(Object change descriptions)
______________________________
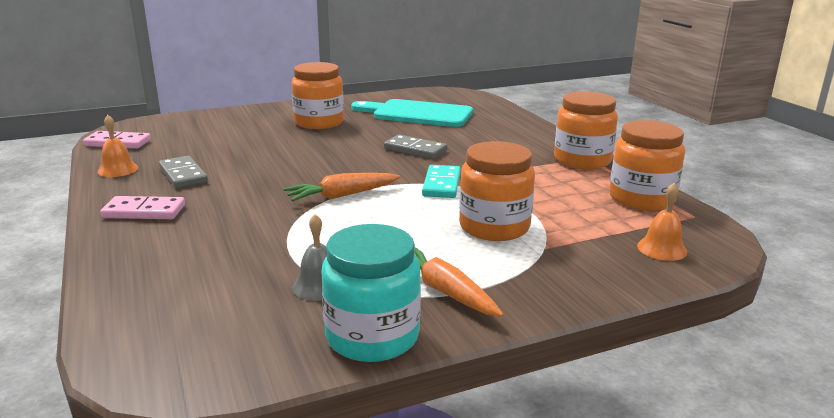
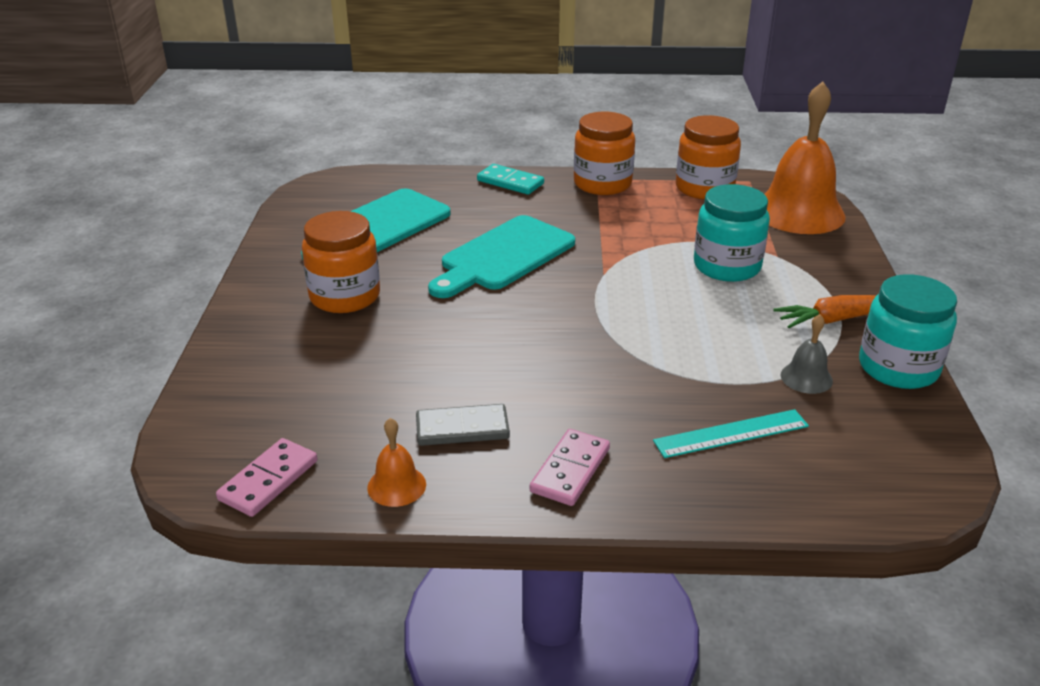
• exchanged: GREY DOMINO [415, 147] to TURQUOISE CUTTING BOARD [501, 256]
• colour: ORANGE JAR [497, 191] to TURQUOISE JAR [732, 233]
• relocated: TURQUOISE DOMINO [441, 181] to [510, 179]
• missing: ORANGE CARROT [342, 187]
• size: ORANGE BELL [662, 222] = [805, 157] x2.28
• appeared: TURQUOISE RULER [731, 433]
______________________________
(Exercise)
Please print each record above again exactly, but omit any pictures.

(Task result)
• exchanged: GREY DOMINO [415, 147] to TURQUOISE CUTTING BOARD [501, 256]
• colour: ORANGE JAR [497, 191] to TURQUOISE JAR [732, 233]
• relocated: TURQUOISE DOMINO [441, 181] to [510, 179]
• missing: ORANGE CARROT [342, 187]
• size: ORANGE BELL [662, 222] = [805, 157] x2.28
• appeared: TURQUOISE RULER [731, 433]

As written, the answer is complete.